(Image sets with object changes)
********

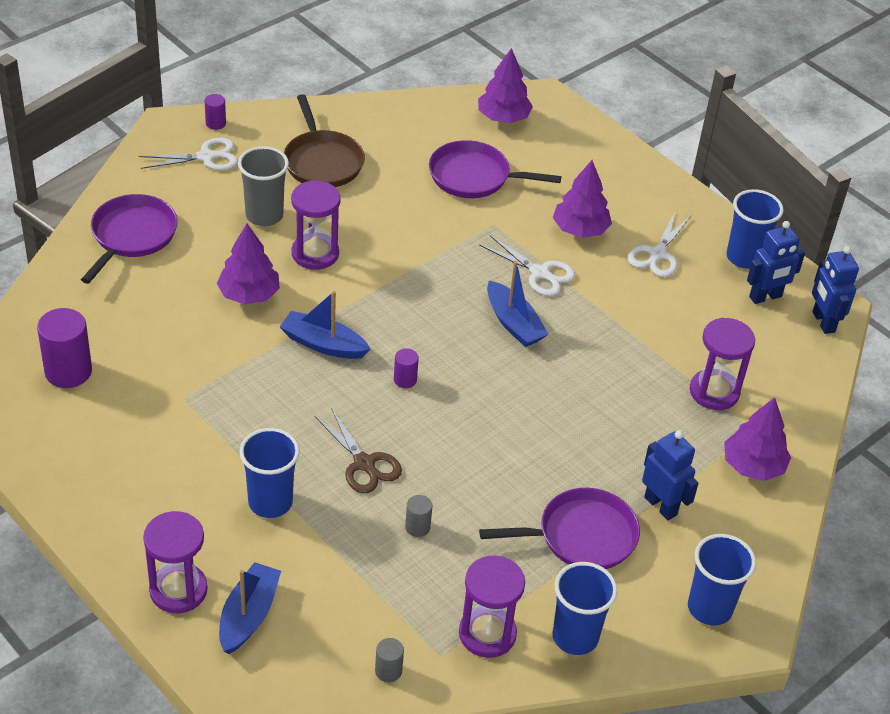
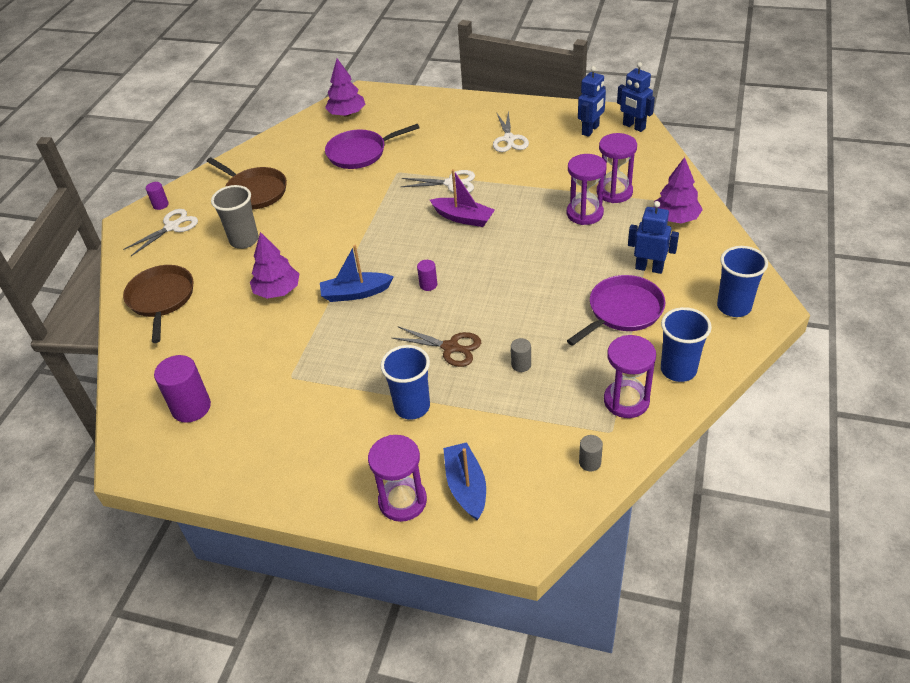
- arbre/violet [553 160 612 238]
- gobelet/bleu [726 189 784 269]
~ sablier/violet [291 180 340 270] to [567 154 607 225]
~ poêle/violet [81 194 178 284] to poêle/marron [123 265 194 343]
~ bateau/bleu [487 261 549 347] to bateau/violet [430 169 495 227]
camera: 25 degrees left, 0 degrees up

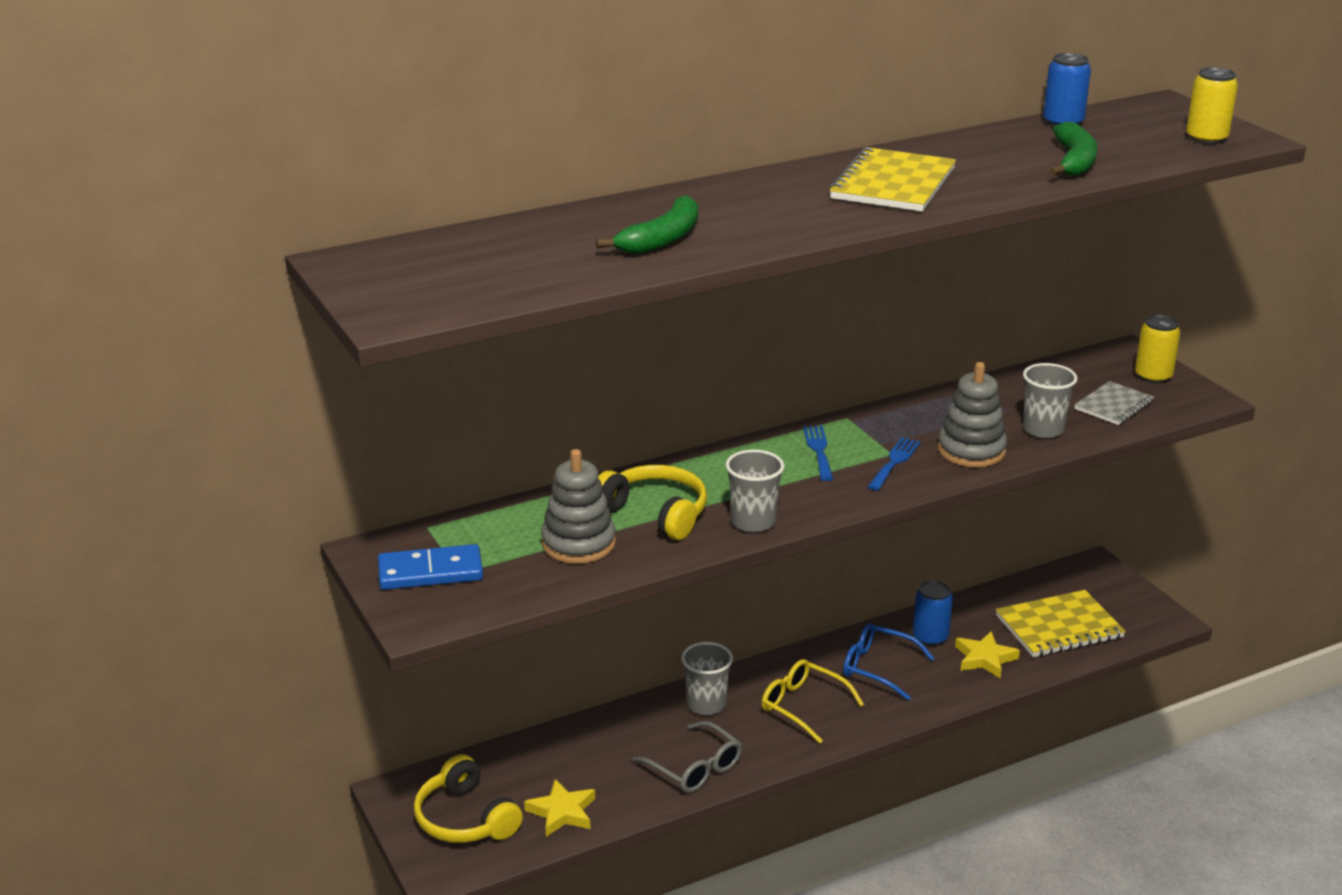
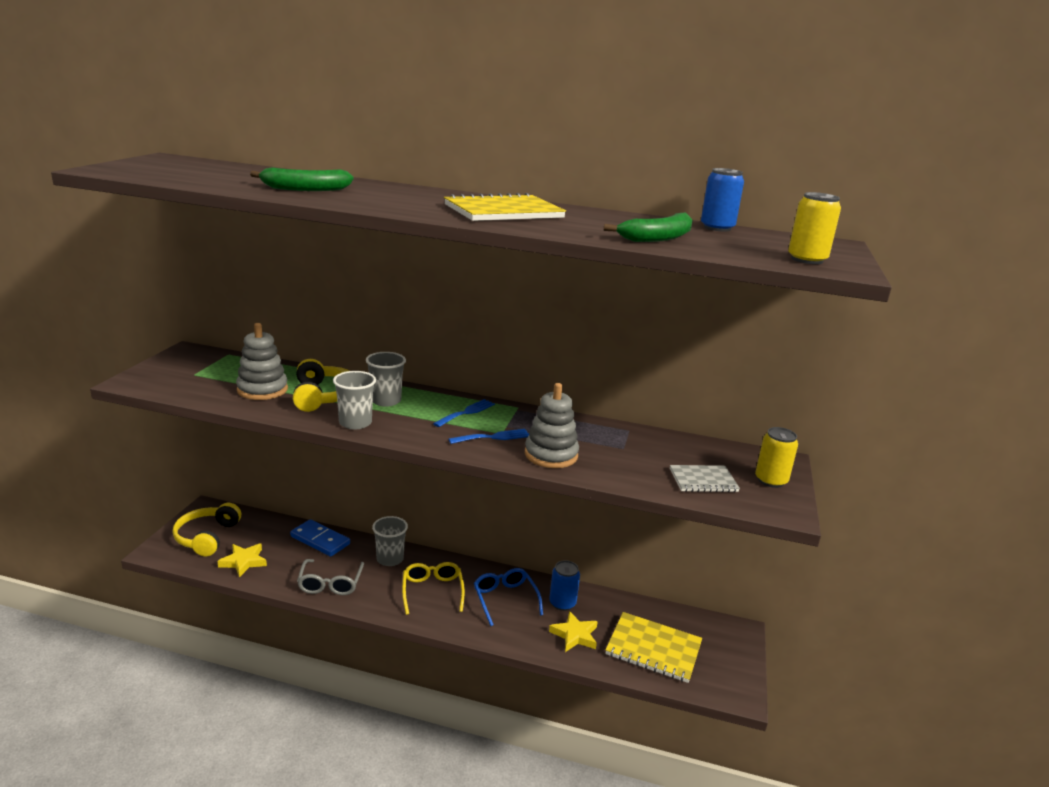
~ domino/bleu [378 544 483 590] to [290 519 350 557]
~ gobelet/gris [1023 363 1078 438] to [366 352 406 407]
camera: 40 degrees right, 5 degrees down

********

→ EXERCISE DETAILS
Word for word, copy every line of the data, excluding any pictures.

→ RESULT FOR THIS TASK
- arbre/violet [553 160 612 238]
- gobelet/bleu [726 189 784 269]
~ sablier/violet [291 180 340 270] to [567 154 607 225]
~ poêle/violet [81 194 178 284] to poêle/marron [123 265 194 343]
~ bateau/bleu [487 261 549 347] to bateau/violet [430 169 495 227]
camera: 25 degrees left, 0 degrees up

~ domino/bleu [378 544 483 590] to [290 519 350 557]
~ gobelet/gris [1023 363 1078 438] to [366 352 406 407]
camera: 40 degrees right, 5 degrees down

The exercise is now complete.